[Extracted data entries]
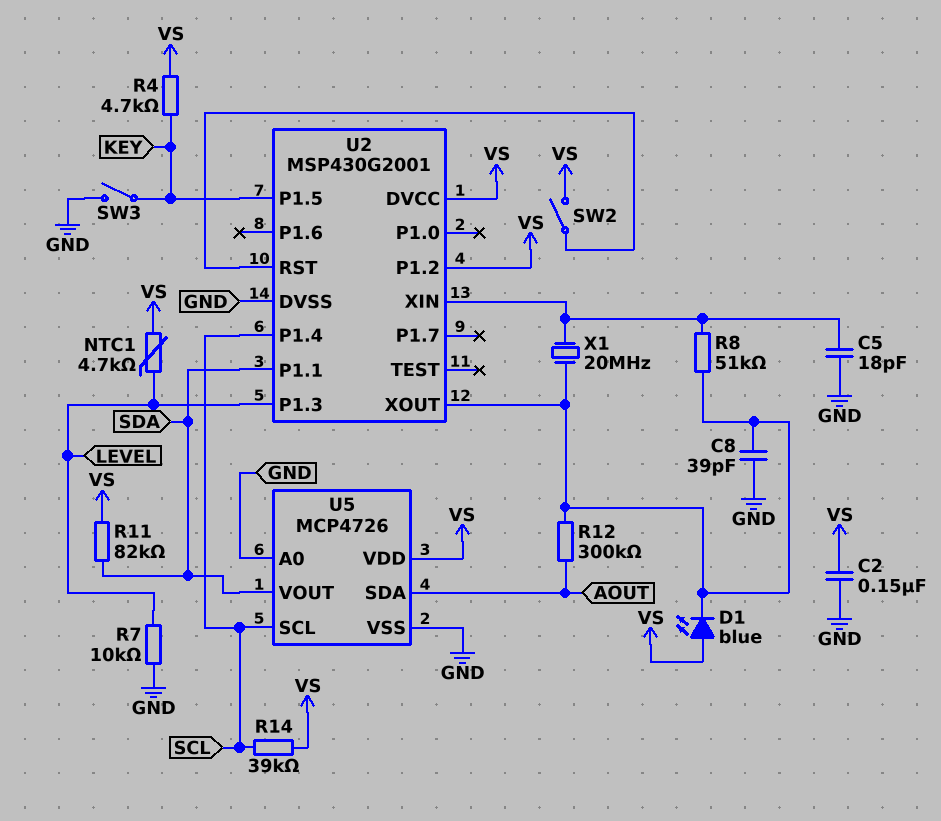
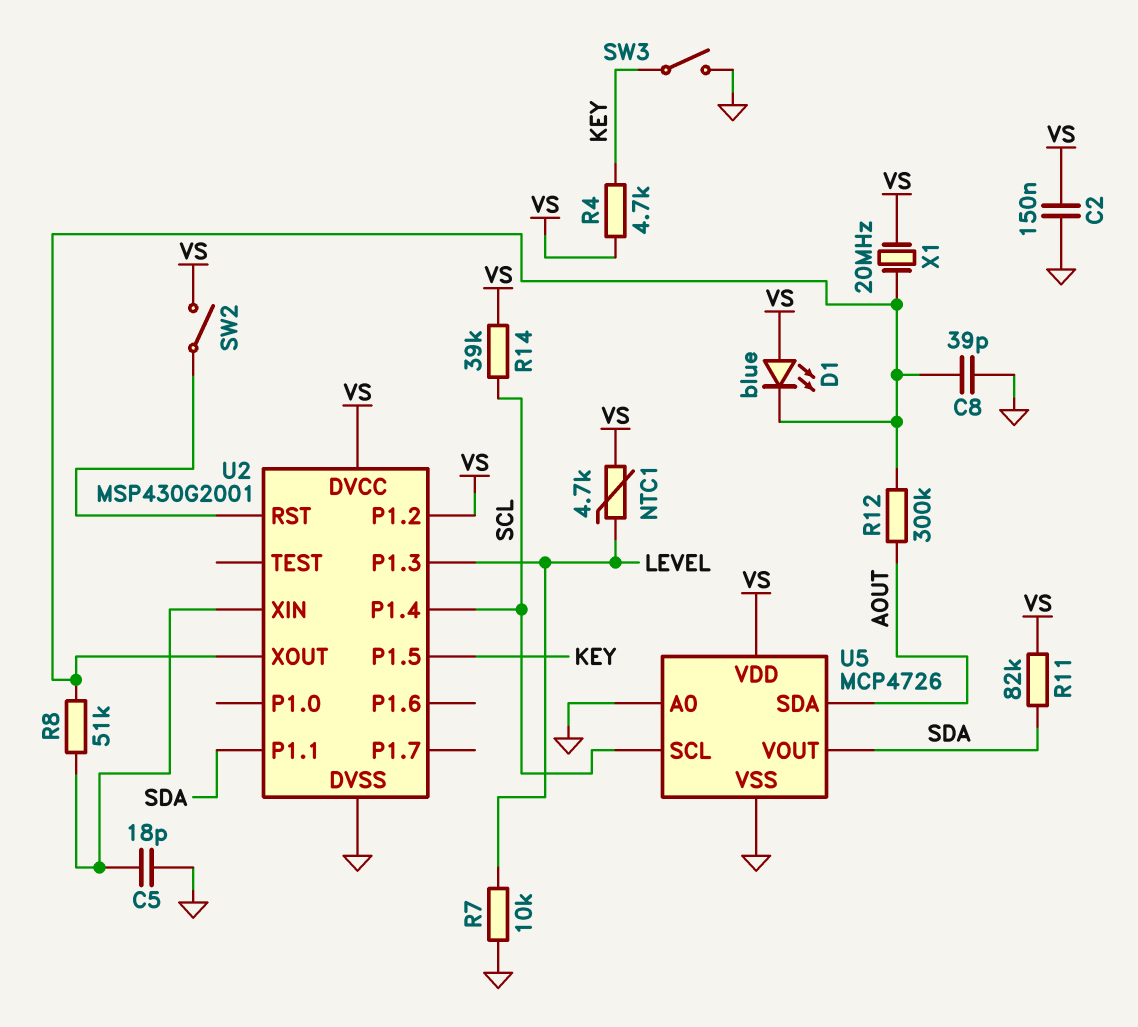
X1: 20MHz (U2/XIN, U2/XOUT) -> 20MHz (U2/XOUT, VS)

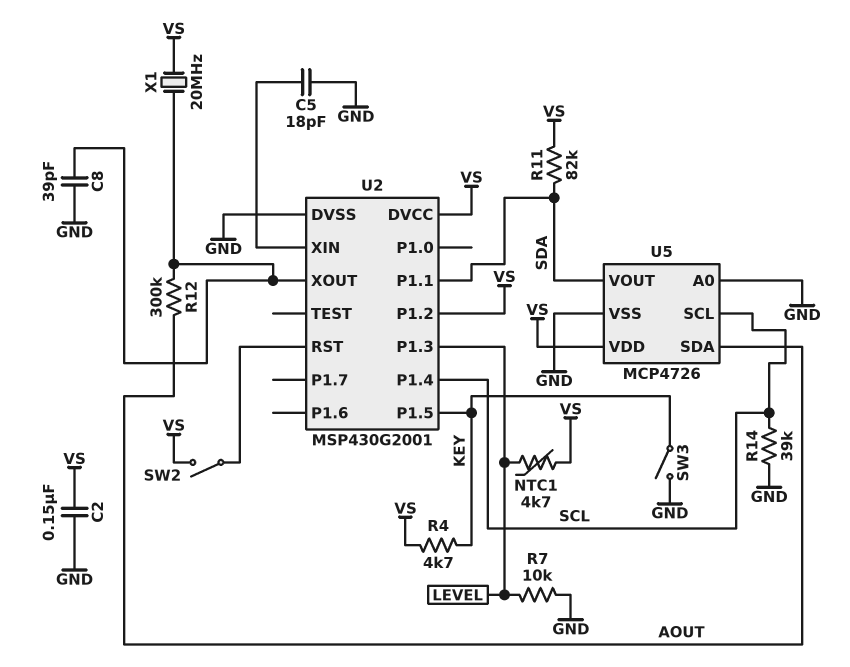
D1: LED blue (A VS, K U2/XOUT) -> none
R8: 51k (U2/XIN, U2/XOUT) -> none
R14: 39k (SCL, VS) -> 39k (GND, SCL)

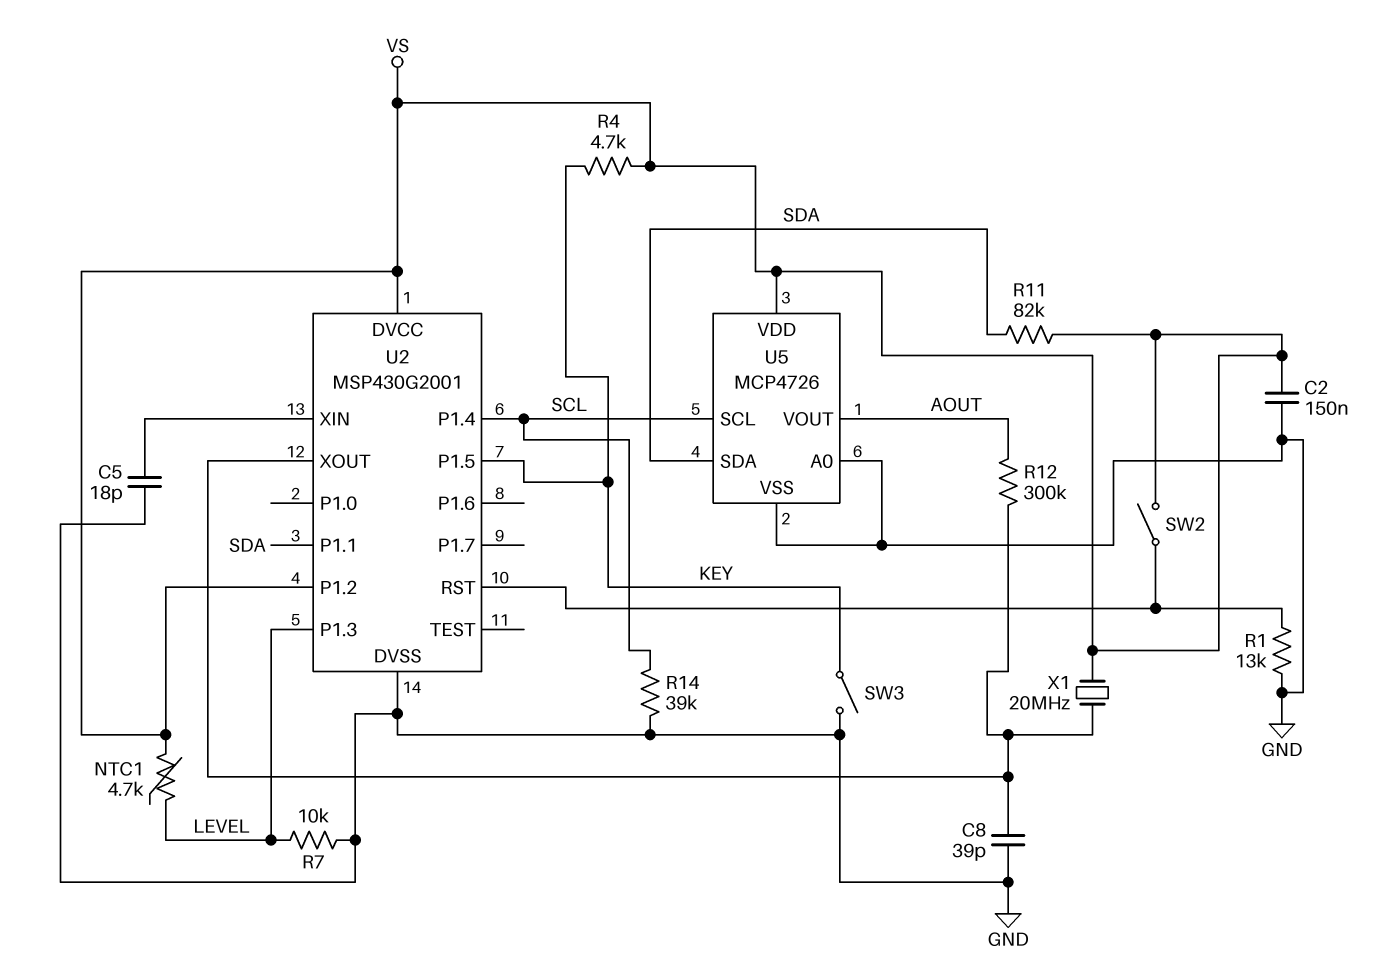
R1: none -> 13k (GND, U2/RST)
U5 pin SDA: AOUT -> SDA
U5 pin VOUT: SDA -> AOUT

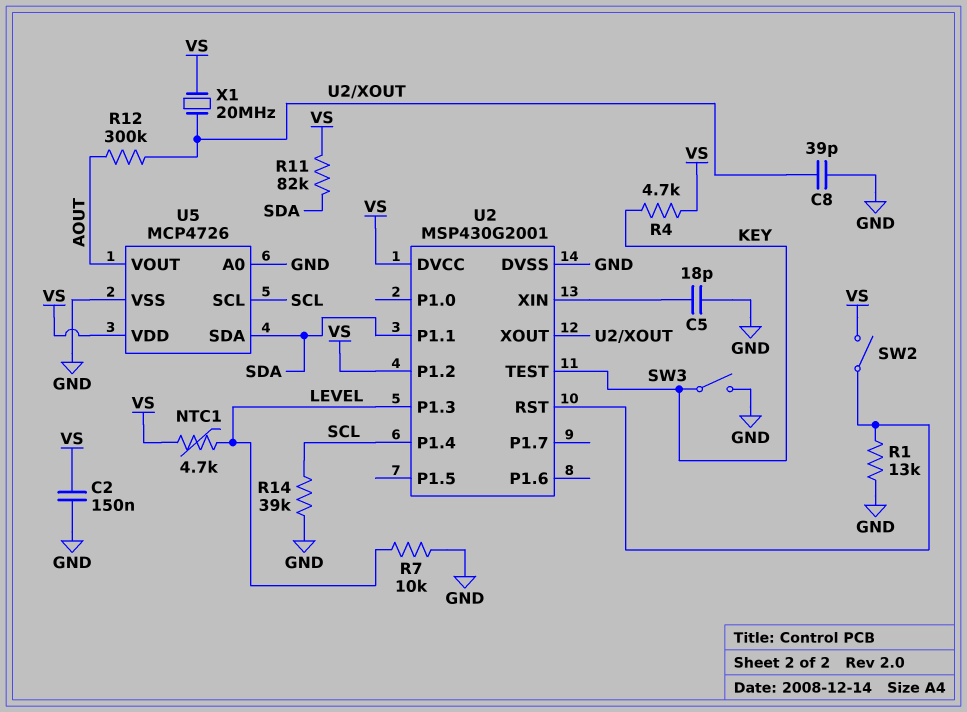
U2 pin P1.5: KEY -> none
U2 pin TEST: none -> KEY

* Problem to work on *
For every line of the records with the string "none", add one to a tally; give the final tally alone.

* Answer to the problem *
5